**TASK PROMPT:** Locate "green pear: 7 -> 6" in the data below, then output the line it is on and all following lines through the last, word for word. Skip any pictures.

RECORDS TO USE: Begin

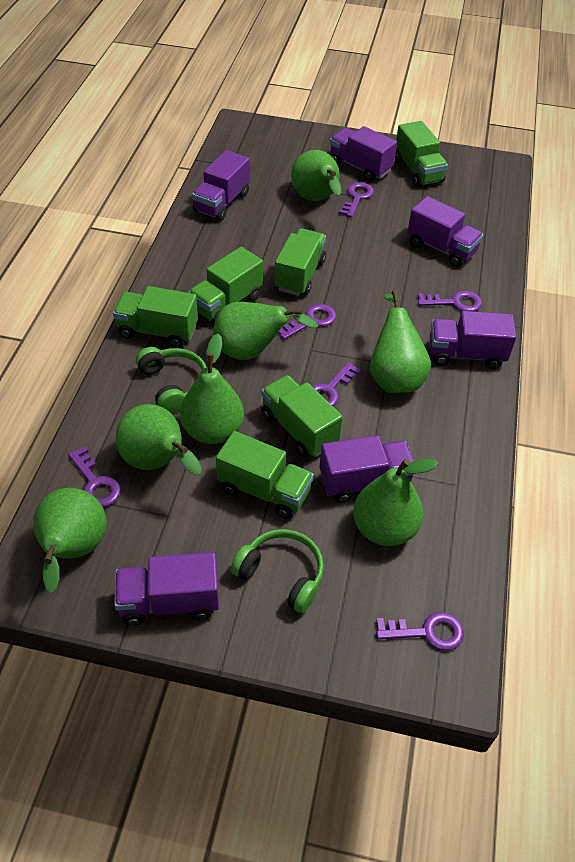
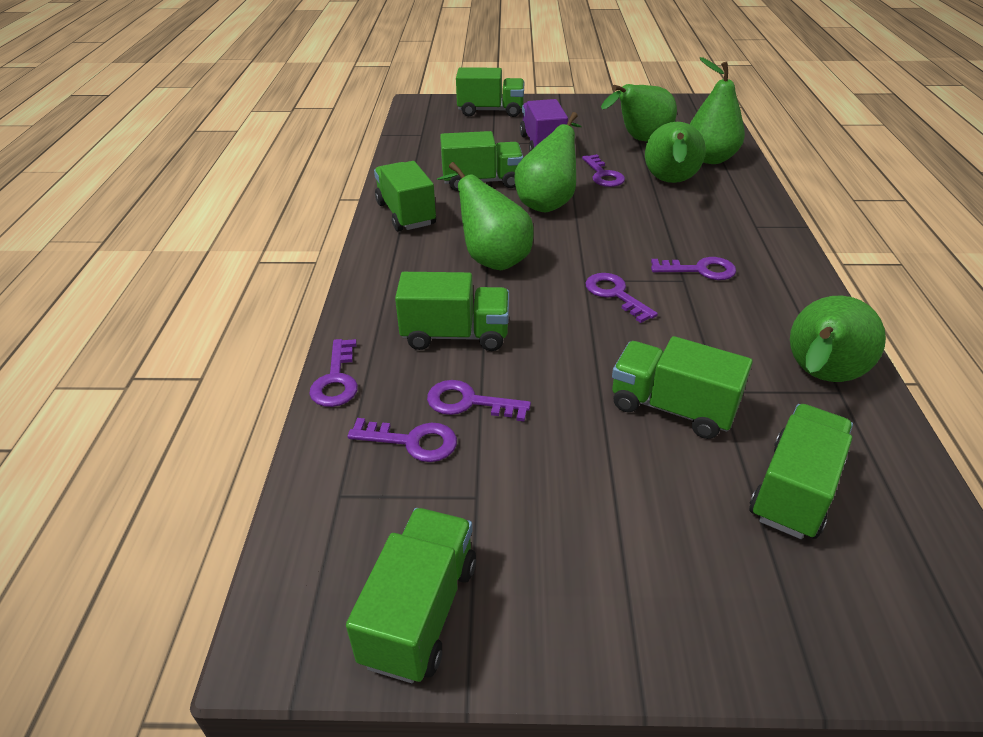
green headphones: 2 -> 0
green pear: 7 -> 6
green truck: 6 -> 7
purple truck: 6 -> 1

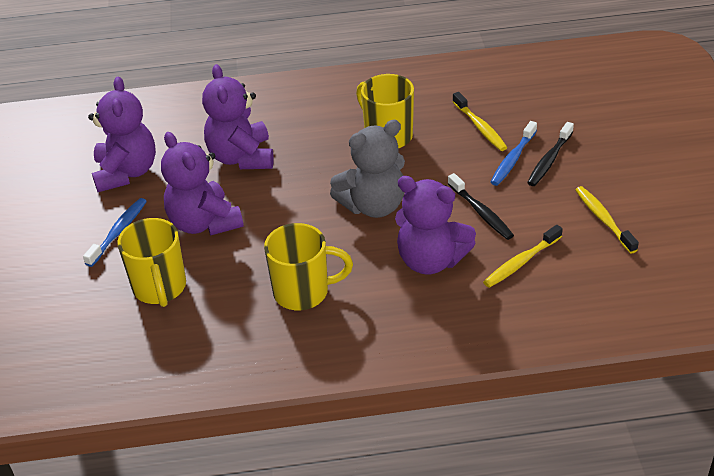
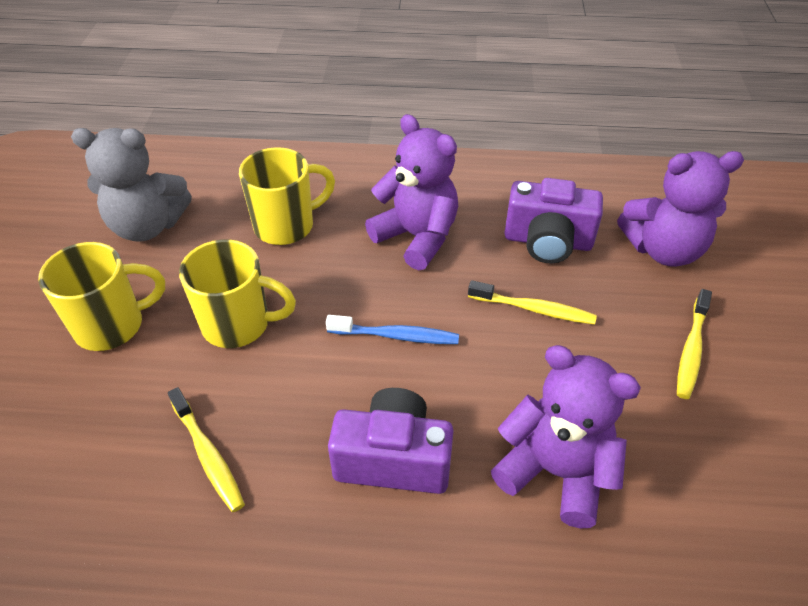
black toothbrush: 2 -> 0
blue toothbrush: 2 -> 1
purple camera: 0 -> 2
purple teddy bear: 4 -> 3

RECORDS TO USE: End

**EXERCISE RESPONSE:**
green pear: 7 -> 6
green truck: 6 -> 7
purple truck: 6 -> 1

black toothbrush: 2 -> 0
blue toothbrush: 2 -> 1
purple camera: 0 -> 2
purple teddy bear: 4 -> 3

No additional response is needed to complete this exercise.